YOUR GOAL: Transcribe, word for word, every line from the one containing "orange house: 2 -> 3" through the final line of the records, and omit the pictures.

Colored object tallies

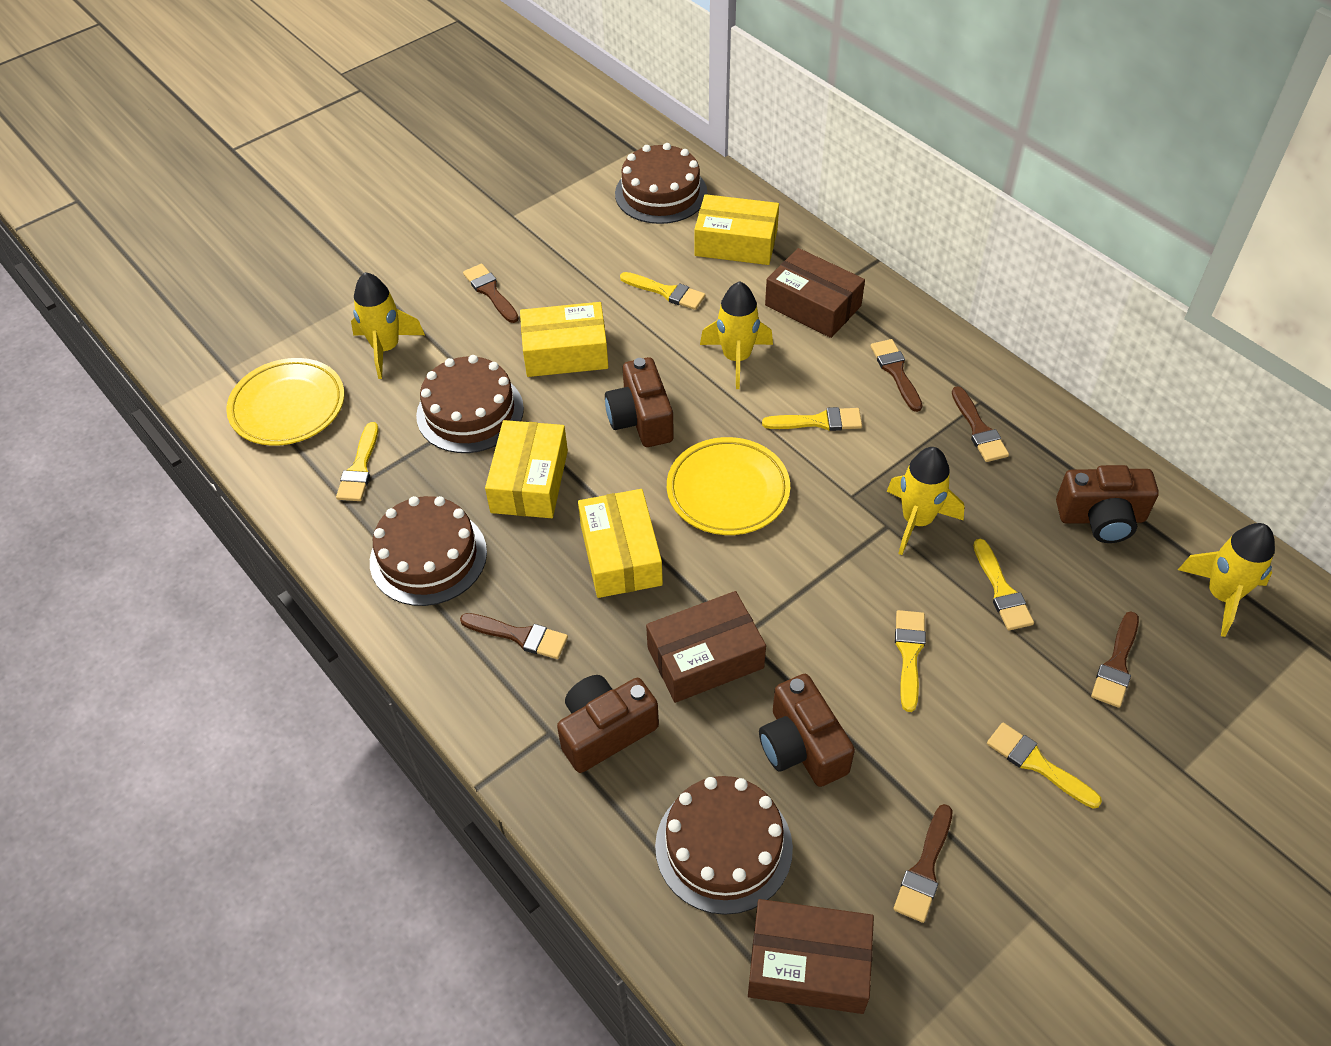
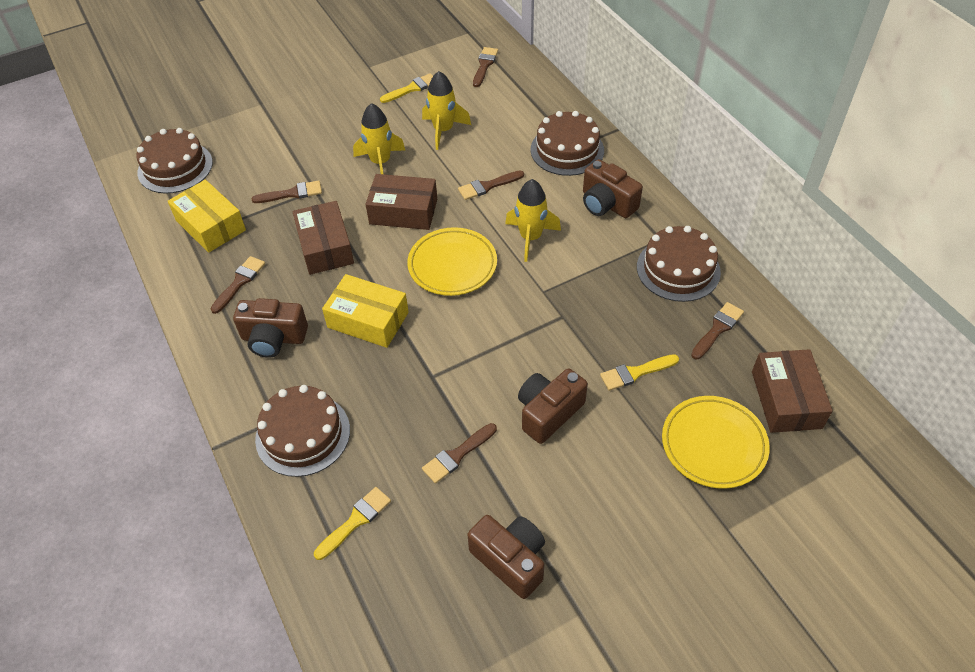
yellow box: 4 -> 2
yellow brush: 6 -> 3
yellow rocket: 4 -> 3

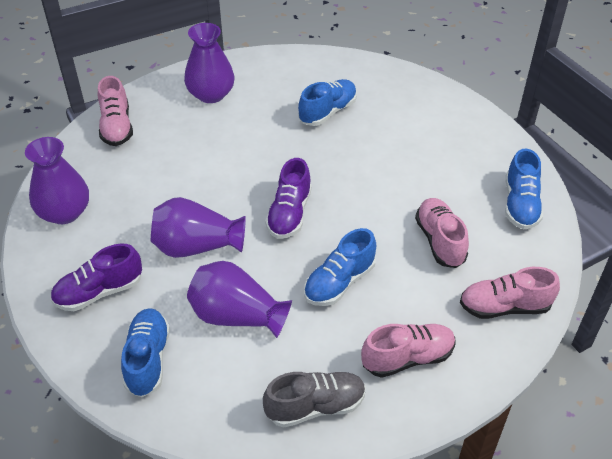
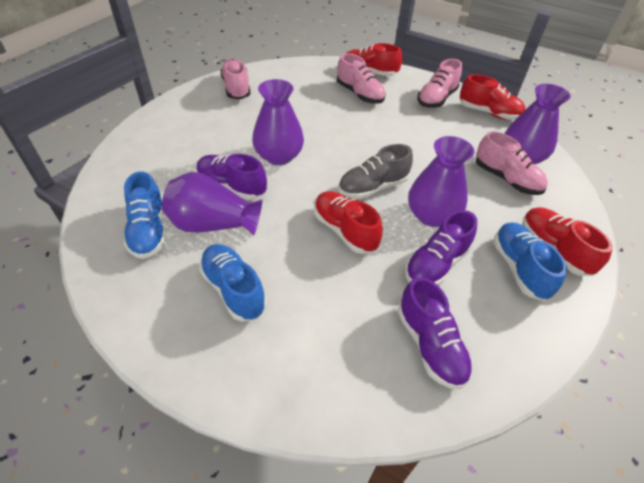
blue shoe: 4 -> 3
purple shoe: 2 -> 3
red shoe: 0 -> 4

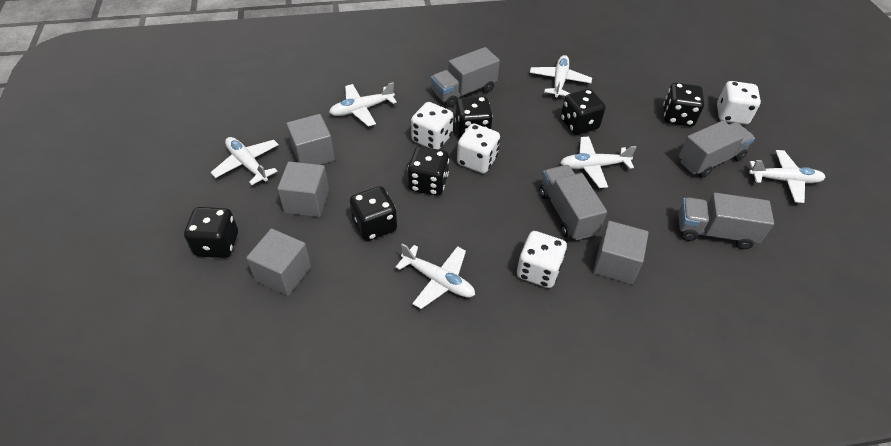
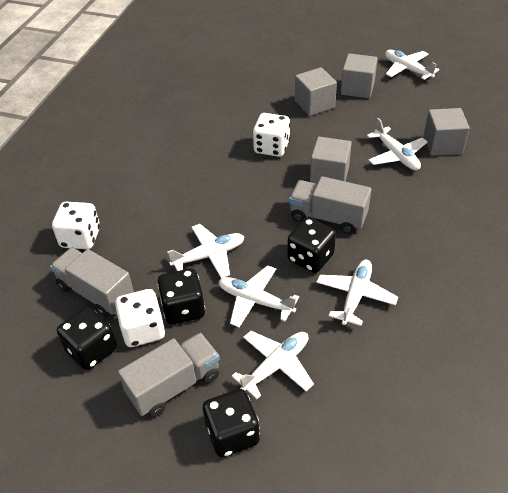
black dice: 6 -> 4
grey truck: 4 -> 3
white dice: 4 -> 3

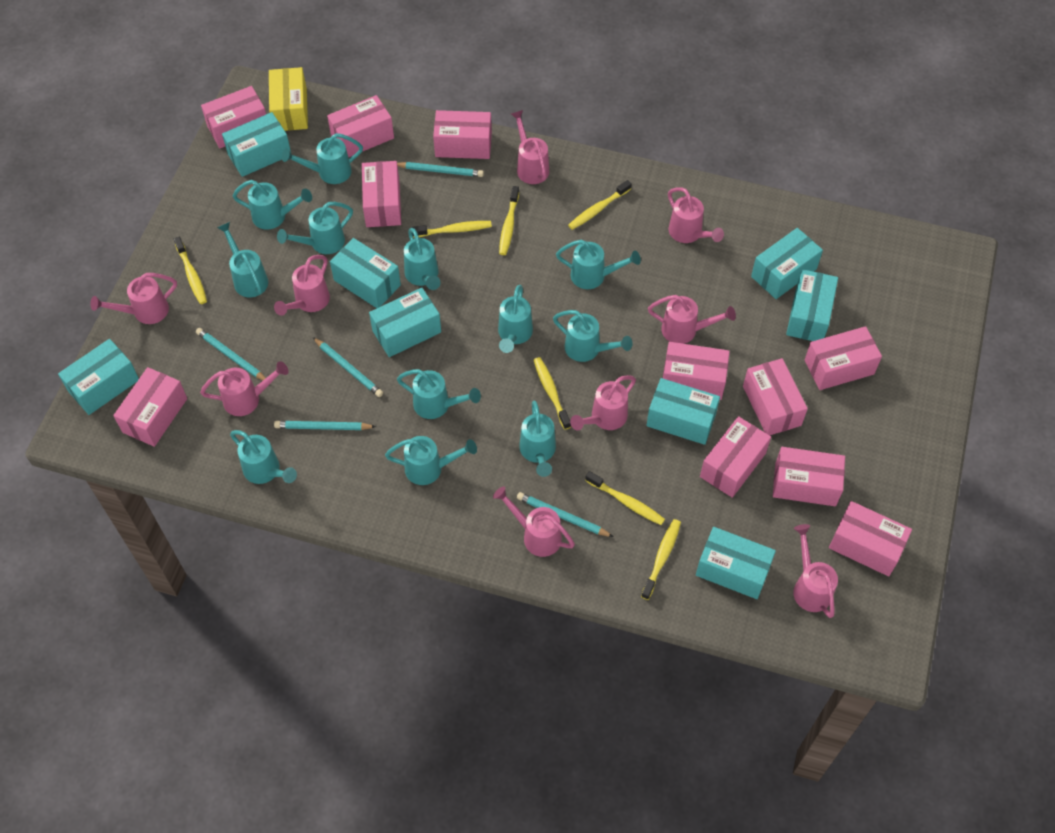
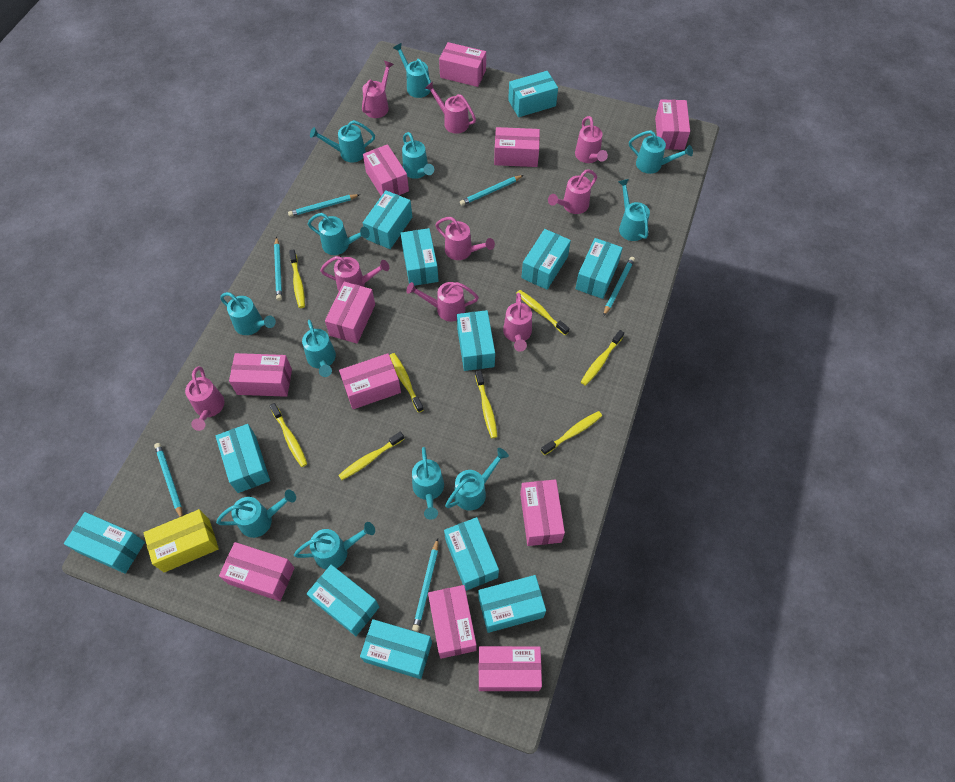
turquoise box: 8 -> 12
turquoise pencil: 5 -> 6
yellow toothbrush: 7 -> 8

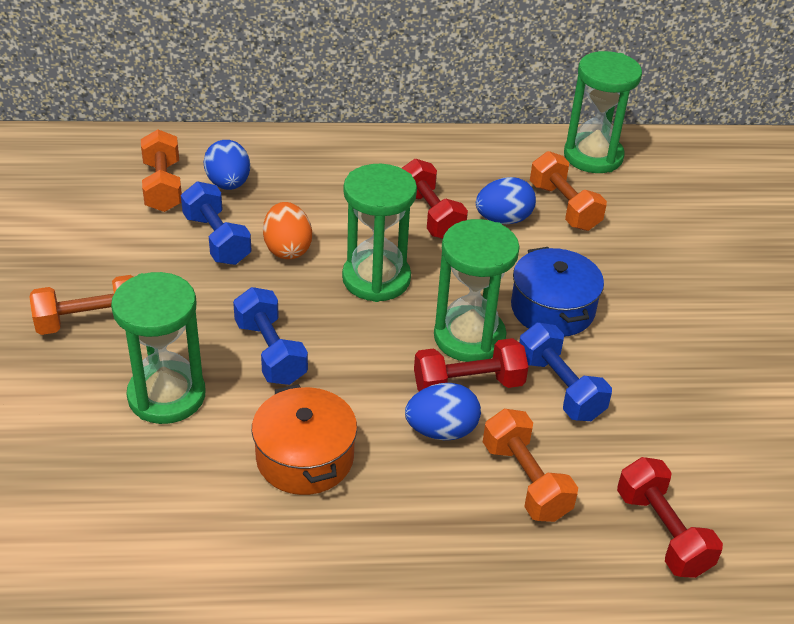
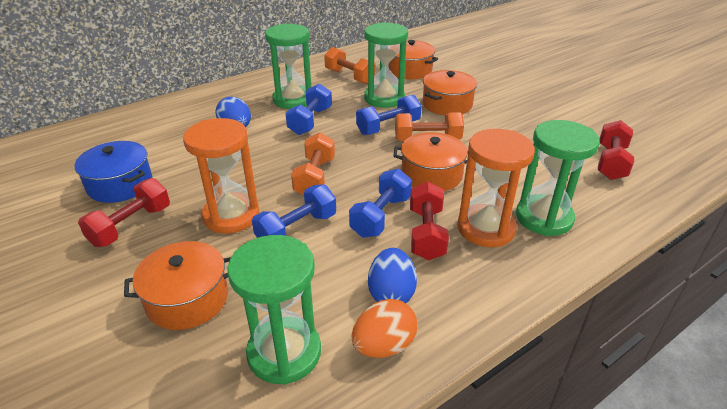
blue dumbbell: 3 -> 4
blue egg: 3 -> 2
orange dumbbell: 4 -> 3
orange hourglass: 0 -> 2
orange pot: 1 -> 4

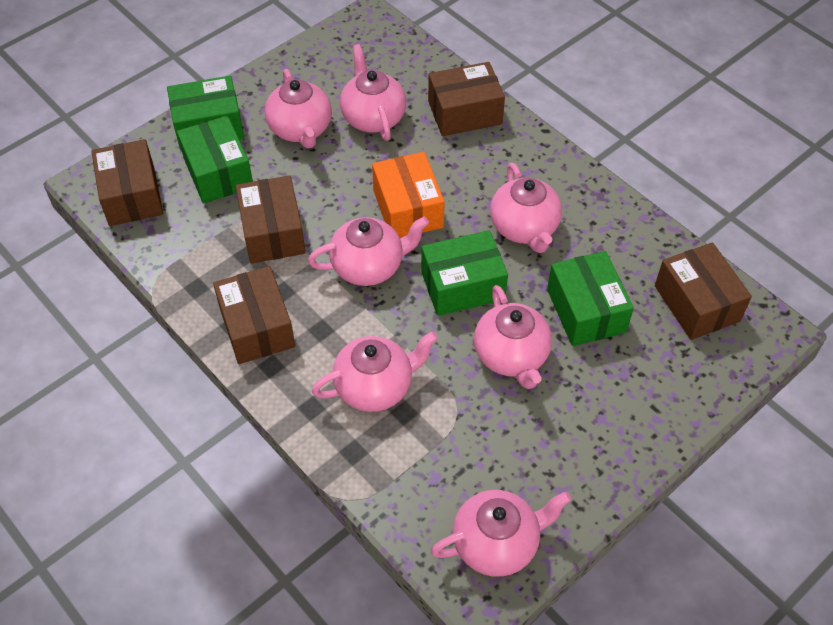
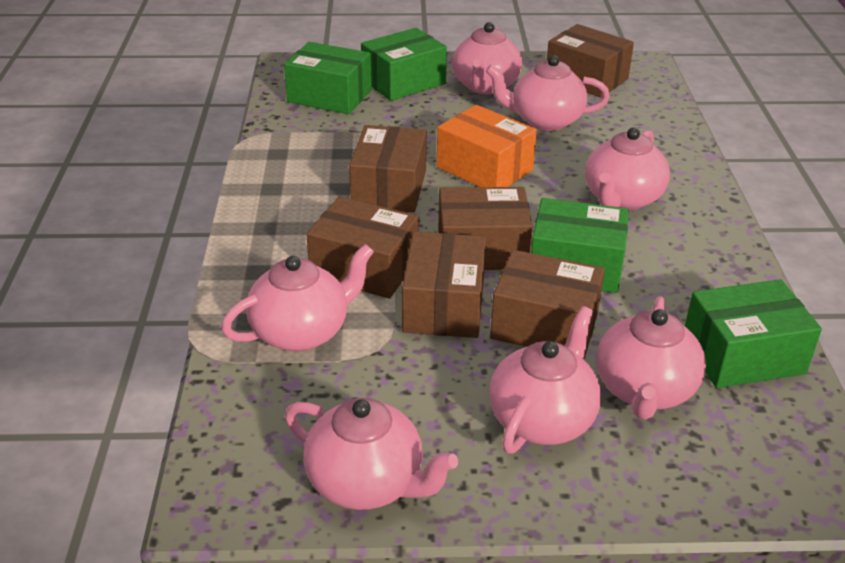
brown box: 5 -> 6

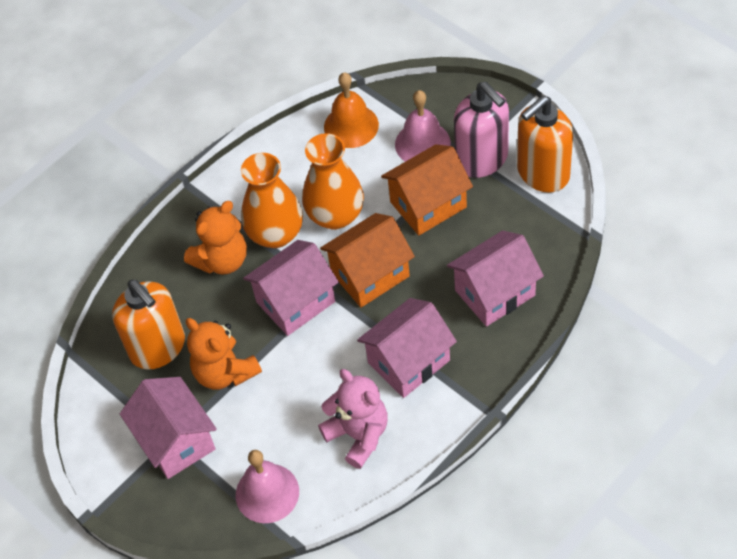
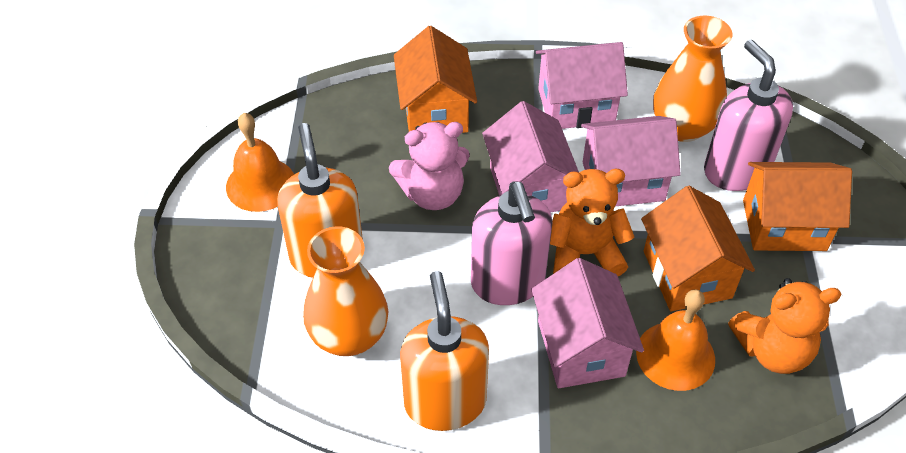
orange bell: 1 -> 2
orange house: 2 -> 3
pink bell: 2 -> 0
pink soap dispenser: 1 -> 2

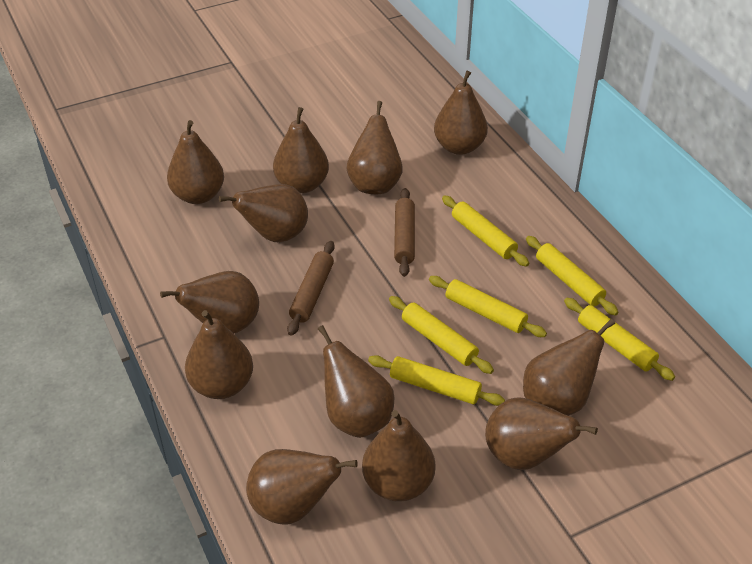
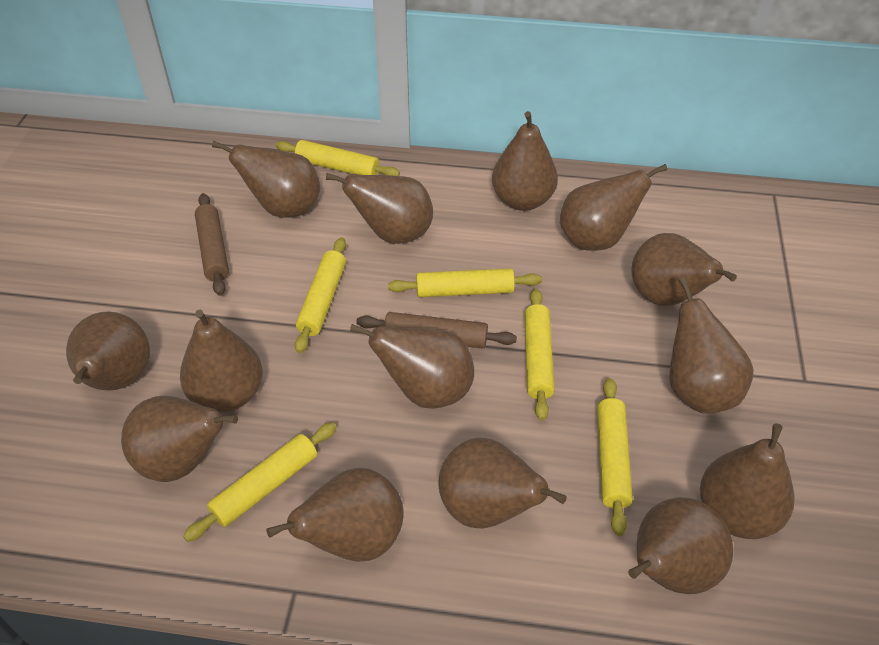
brown pear: 12 -> 14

EXERCISE SOLUTION:
orange house: 2 -> 3
pink bell: 2 -> 0
pink soap dispenser: 1 -> 2

brown pear: 12 -> 14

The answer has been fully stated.